Given exercise: Show each line of the data below that contains the word "right", matching case exactly.

------ Task material

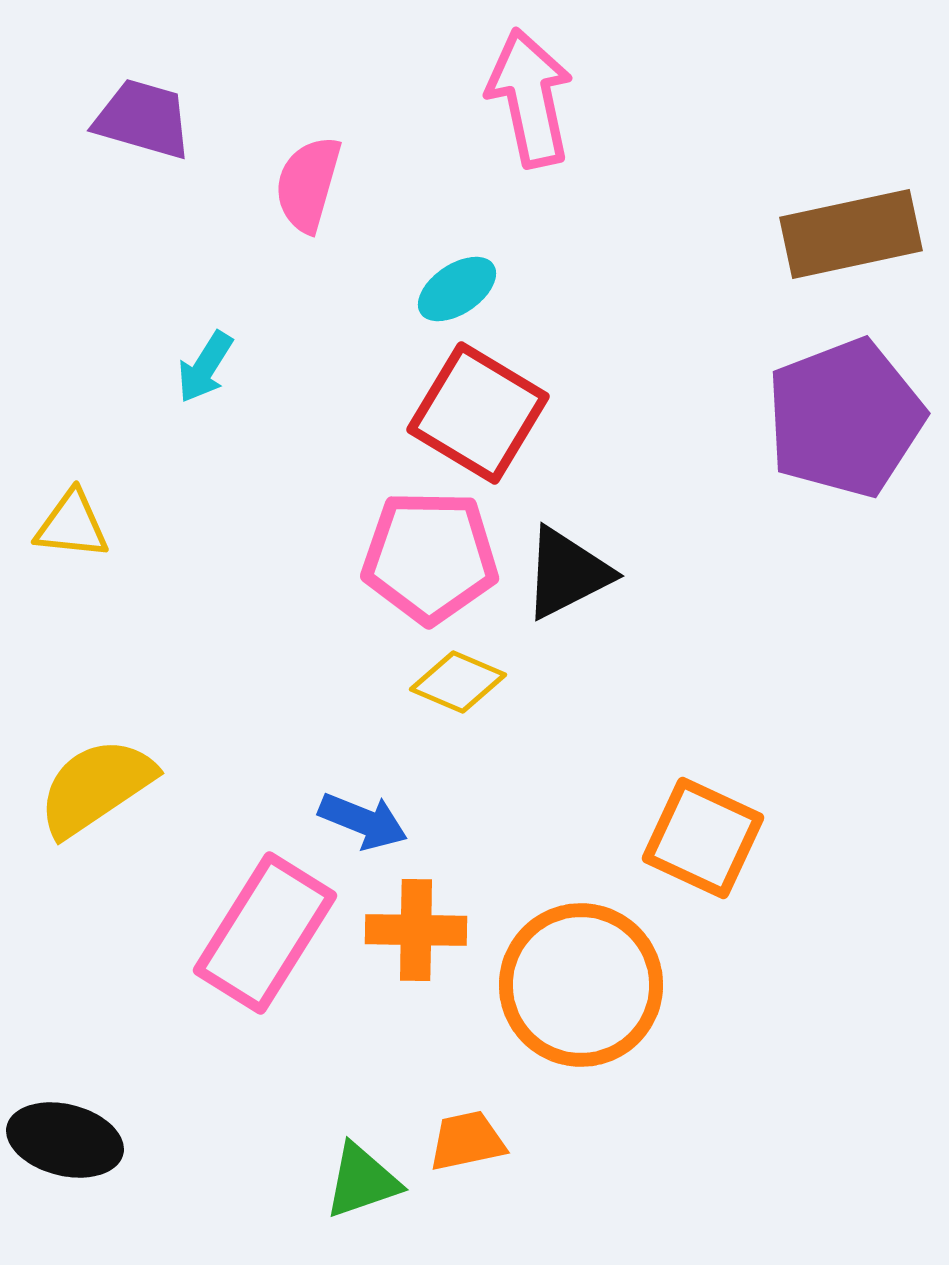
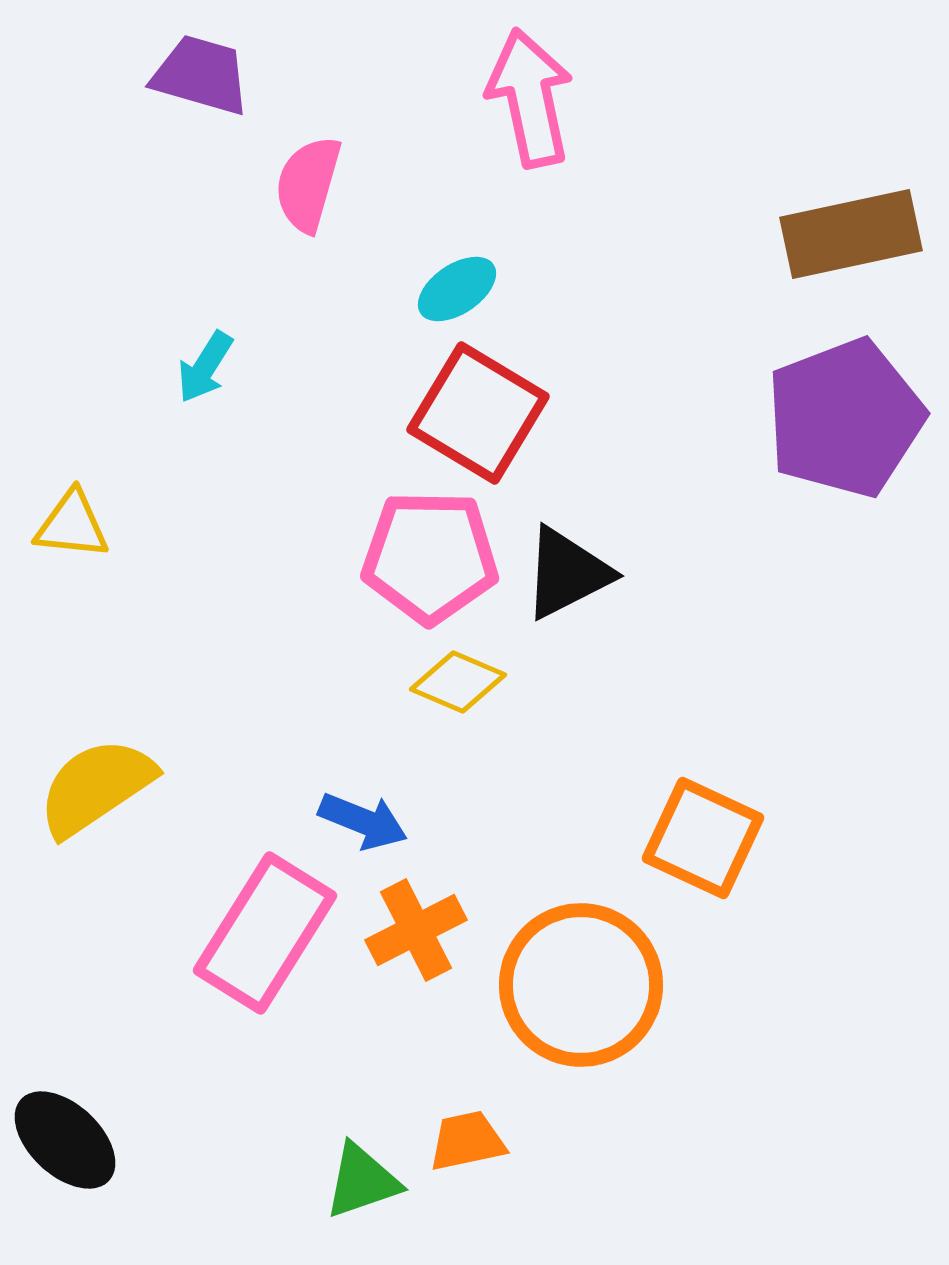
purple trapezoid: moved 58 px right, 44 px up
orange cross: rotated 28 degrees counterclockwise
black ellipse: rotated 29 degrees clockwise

------------
------ Task material

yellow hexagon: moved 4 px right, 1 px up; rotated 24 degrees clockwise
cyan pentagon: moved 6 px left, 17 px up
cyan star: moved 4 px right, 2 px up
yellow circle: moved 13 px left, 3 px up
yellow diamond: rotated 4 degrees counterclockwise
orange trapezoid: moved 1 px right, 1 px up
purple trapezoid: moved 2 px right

------------

Exercise result:
purple trapezoid: moved 58 px right, 44 px up
yellow hexagon: moved 4 px right, 1 px up; rotated 24 degrees clockwise
cyan star: moved 4 px right, 2 px up
orange trapezoid: moved 1 px right, 1 px up
purple trapezoid: moved 2 px right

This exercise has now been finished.